INPUT DATA
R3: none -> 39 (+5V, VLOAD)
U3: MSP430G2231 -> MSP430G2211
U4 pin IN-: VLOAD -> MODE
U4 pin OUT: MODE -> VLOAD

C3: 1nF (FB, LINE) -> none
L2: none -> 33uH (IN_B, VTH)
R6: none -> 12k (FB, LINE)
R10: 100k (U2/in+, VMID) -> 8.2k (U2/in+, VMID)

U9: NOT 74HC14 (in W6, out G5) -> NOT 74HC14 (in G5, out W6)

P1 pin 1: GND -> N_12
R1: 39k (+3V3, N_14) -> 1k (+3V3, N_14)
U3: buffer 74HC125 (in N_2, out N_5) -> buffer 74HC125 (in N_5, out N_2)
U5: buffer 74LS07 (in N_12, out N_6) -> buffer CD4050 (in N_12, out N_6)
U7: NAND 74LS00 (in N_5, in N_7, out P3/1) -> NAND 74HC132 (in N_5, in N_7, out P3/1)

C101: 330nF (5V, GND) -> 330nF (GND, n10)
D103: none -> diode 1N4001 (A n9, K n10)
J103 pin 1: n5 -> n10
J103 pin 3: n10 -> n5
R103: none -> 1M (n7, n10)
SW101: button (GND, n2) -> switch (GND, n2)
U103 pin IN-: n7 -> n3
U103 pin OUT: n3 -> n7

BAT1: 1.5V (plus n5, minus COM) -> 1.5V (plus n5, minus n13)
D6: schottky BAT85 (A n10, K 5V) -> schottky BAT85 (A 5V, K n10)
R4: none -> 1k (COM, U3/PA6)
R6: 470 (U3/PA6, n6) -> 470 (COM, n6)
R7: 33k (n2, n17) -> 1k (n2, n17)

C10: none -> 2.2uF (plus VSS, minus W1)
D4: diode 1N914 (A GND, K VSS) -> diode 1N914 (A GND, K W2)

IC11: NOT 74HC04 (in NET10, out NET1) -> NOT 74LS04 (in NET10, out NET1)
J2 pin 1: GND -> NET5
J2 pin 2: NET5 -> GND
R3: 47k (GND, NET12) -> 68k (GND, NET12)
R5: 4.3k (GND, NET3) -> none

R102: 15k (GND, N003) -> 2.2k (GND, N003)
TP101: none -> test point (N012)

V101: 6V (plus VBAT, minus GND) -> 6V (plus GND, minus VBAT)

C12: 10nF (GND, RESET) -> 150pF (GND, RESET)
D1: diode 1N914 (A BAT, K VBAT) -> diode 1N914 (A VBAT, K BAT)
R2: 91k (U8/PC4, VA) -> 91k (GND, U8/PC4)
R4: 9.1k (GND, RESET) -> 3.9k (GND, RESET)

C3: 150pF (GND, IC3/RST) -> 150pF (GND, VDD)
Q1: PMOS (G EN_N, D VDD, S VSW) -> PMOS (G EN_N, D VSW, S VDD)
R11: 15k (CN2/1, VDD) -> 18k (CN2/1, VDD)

ABOUT THIS TASK
Repeat the data. Leave nothing out and change nothing.

EXERCISE OUTPUT
R3: none -> 39 (+5V, VLOAD)
U3: MSP430G2231 -> MSP430G2211
U4 pin IN-: VLOAD -> MODE
U4 pin OUT: MODE -> VLOAD

C3: 1nF (FB, LINE) -> none
L2: none -> 33uH (IN_B, VTH)
R6: none -> 12k (FB, LINE)
R10: 100k (U2/in+, VMID) -> 8.2k (U2/in+, VMID)

U9: NOT 74HC14 (in W6, out G5) -> NOT 74HC14 (in G5, out W6)

P1 pin 1: GND -> N_12
R1: 39k (+3V3, N_14) -> 1k (+3V3, N_14)
U3: buffer 74HC125 (in N_2, out N_5) -> buffer 74HC125 (in N_5, out N_2)
U5: buffer 74LS07 (in N_12, out N_6) -> buffer CD4050 (in N_12, out N_6)
U7: NAND 74LS00 (in N_5, in N_7, out P3/1) -> NAND 74HC132 (in N_5, in N_7, out P3/1)

C101: 330nF (5V, GND) -> 330nF (GND, n10)
D103: none -> diode 1N4001 (A n9, K n10)
J103 pin 1: n5 -> n10
J103 pin 3: n10 -> n5
R103: none -> 1M (n7, n10)
SW101: button (GND, n2) -> switch (GND, n2)
U103 pin IN-: n7 -> n3
U103 pin OUT: n3 -> n7

BAT1: 1.5V (plus n5, minus COM) -> 1.5V (plus n5, minus n13)
D6: schottky BAT85 (A n10, K 5V) -> schottky BAT85 (A 5V, K n10)
R4: none -> 1k (COM, U3/PA6)
R6: 470 (U3/PA6, n6) -> 470 (COM, n6)
R7: 33k (n2, n17) -> 1k (n2, n17)

C10: none -> 2.2uF (plus VSS, minus W1)
D4: diode 1N914 (A GND, K VSS) -> diode 1N914 (A GND, K W2)

IC11: NOT 74HC04 (in NET10, out NET1) -> NOT 74LS04 (in NET10, out NET1)
J2 pin 1: GND -> NET5
J2 pin 2: NET5 -> GND
R3: 47k (GND, NET12) -> 68k (GND, NET12)
R5: 4.3k (GND, NET3) -> none

R102: 15k (GND, N003) -> 2.2k (GND, N003)
TP101: none -> test point (N012)

V101: 6V (plus VBAT, minus GND) -> 6V (plus GND, minus VBAT)

C12: 10nF (GND, RESET) -> 150pF (GND, RESET)
D1: diode 1N914 (A BAT, K VBAT) -> diode 1N914 (A VBAT, K BAT)
R2: 91k (U8/PC4, VA) -> 91k (GND, U8/PC4)
R4: 9.1k (GND, RESET) -> 3.9k (GND, RESET)

C3: 150pF (GND, IC3/RST) -> 150pF (GND, VDD)
Q1: PMOS (G EN_N, D VDD, S VSW) -> PMOS (G EN_N, D VSW, S VDD)
R11: 15k (CN2/1, VDD) -> 18k (CN2/1, VDD)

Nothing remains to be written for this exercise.